> **Provided entries**
+--
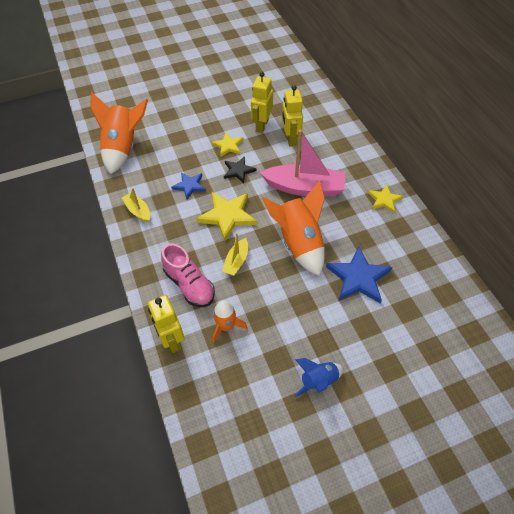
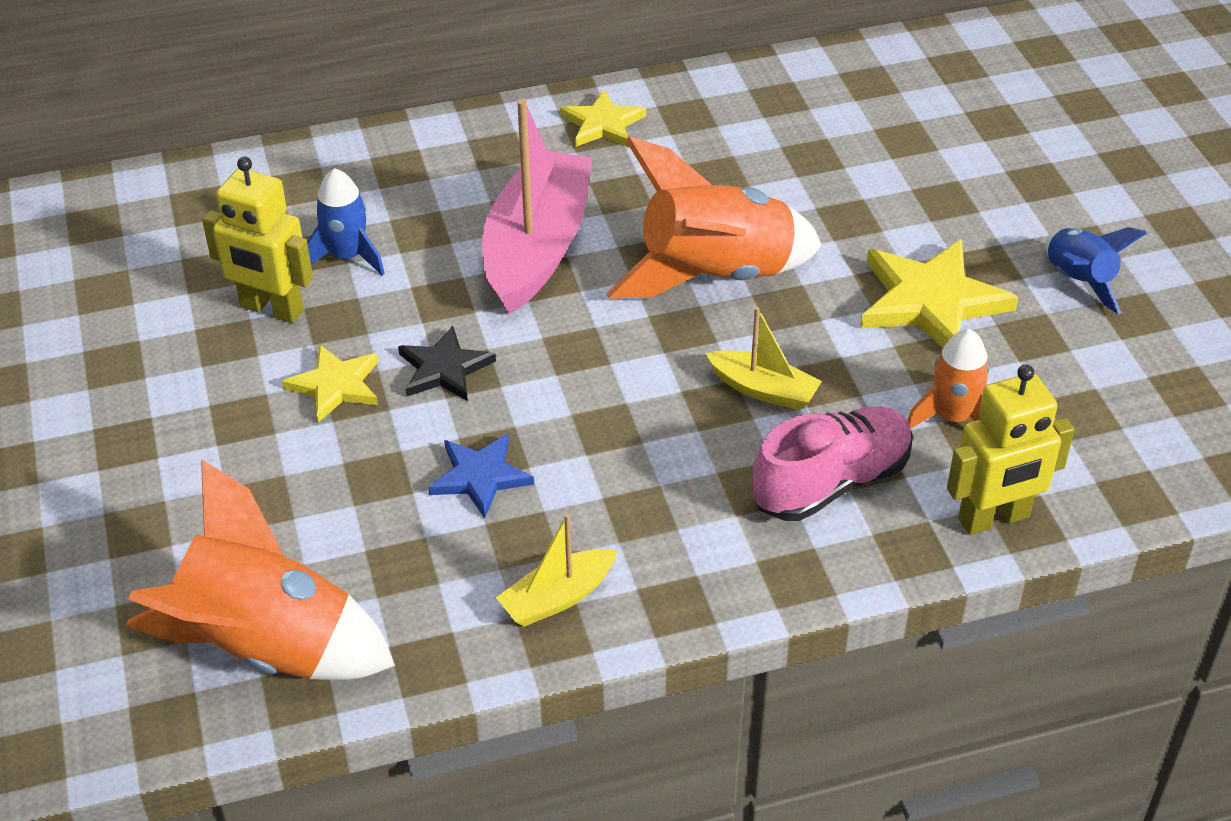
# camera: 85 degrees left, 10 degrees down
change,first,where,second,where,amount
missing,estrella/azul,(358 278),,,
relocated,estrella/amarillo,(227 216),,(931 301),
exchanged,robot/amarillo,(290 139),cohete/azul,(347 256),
+--
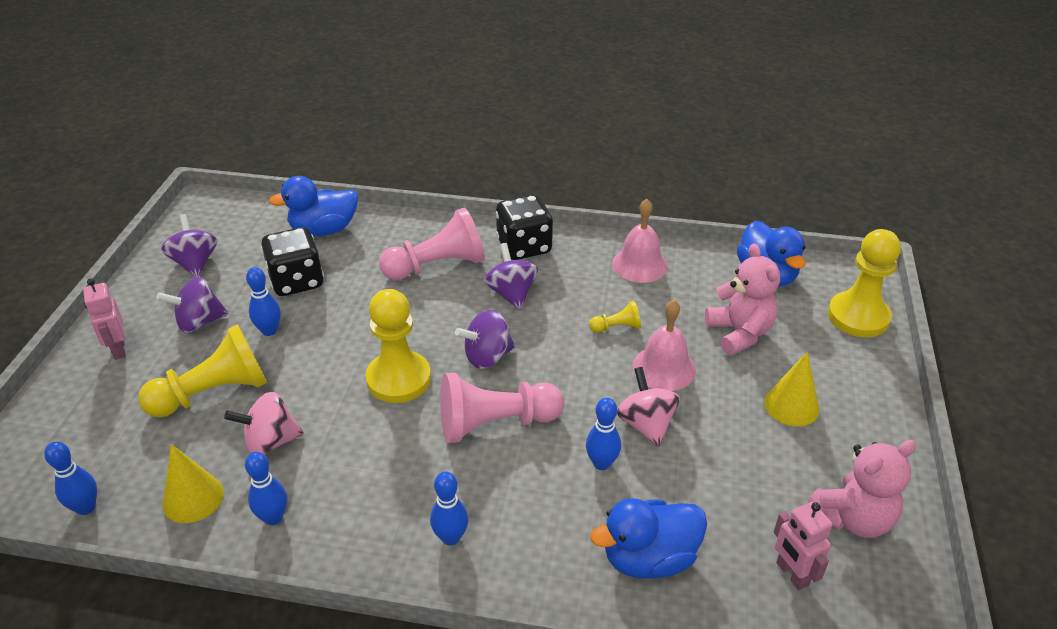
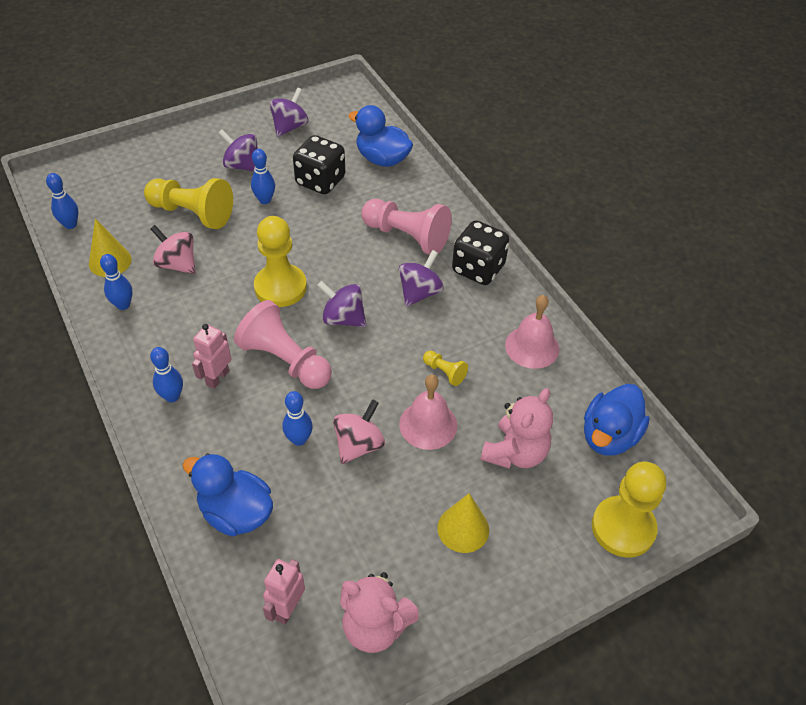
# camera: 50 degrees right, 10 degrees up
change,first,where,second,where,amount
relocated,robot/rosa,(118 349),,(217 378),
+--
> **Task directions**
Pull every line with the string "relocated" from the data above.

> **Solution to this exercise**
relocated,estrella/amarillo,(227 216),,(931 301),
relocated,robot/rosa,(118 349),,(217 378),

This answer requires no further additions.